▶ [What you need to do] The entries that follow need to be reproduced exactly, minus any images.

*** Dataset extract ***

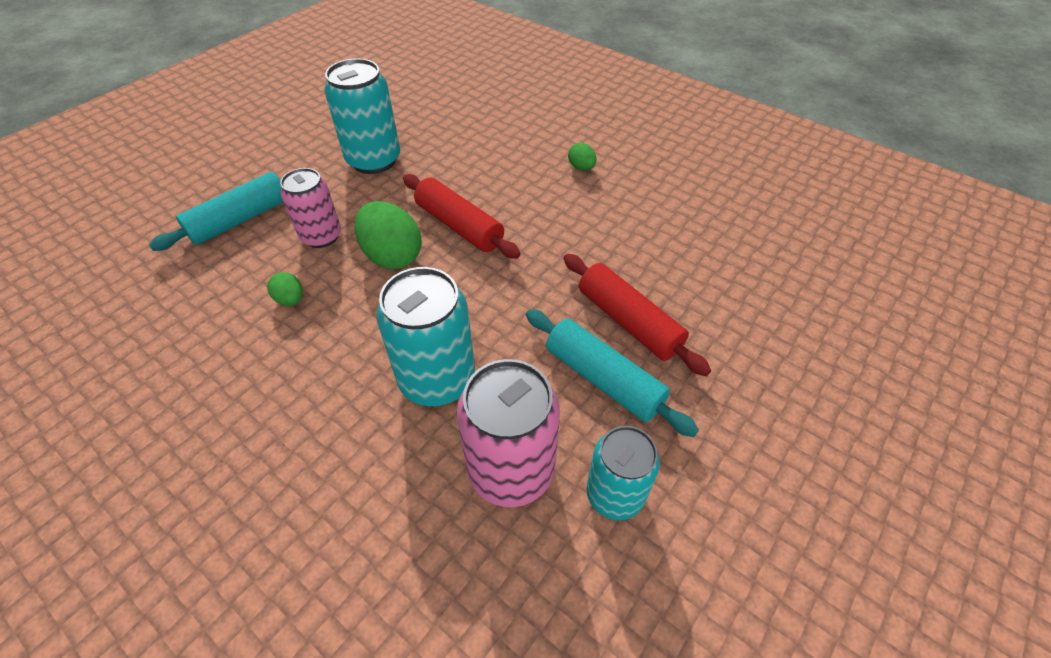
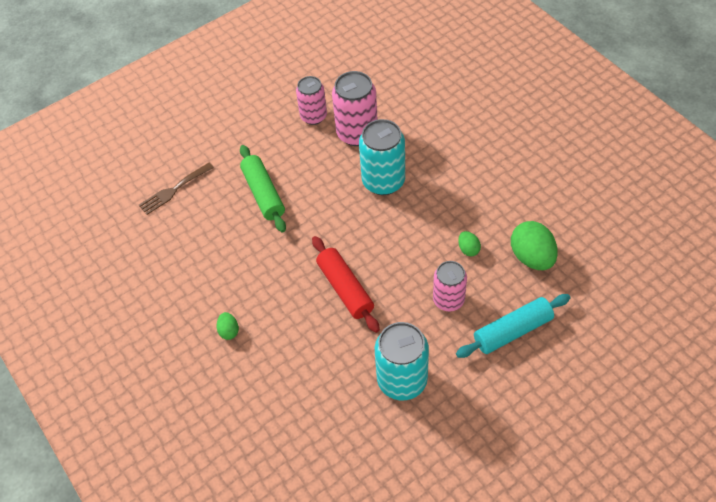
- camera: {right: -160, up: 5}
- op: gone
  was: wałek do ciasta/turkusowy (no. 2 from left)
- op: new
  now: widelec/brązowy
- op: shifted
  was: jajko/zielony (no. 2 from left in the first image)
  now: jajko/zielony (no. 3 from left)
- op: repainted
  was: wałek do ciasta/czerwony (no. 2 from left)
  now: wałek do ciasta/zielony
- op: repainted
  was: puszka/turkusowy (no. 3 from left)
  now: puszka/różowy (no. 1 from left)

*** End of Dataset extract ***

▶ [Response below]
- camera: {right: -160, up: 5}
- op: gone
  was: wałek do ciasta/turkusowy (no. 2 from left)
- op: new
  now: widelec/brązowy
- op: shifted
  was: jajko/zielony (no. 2 from left in the first image)
  now: jajko/zielony (no. 3 from left)
- op: repainted
  was: wałek do ciasta/czerwony (no. 2 from left)
  now: wałek do ciasta/zielony
- op: repainted
  was: puszka/turkusowy (no. 3 from left)
  now: puszka/różowy (no. 1 from left)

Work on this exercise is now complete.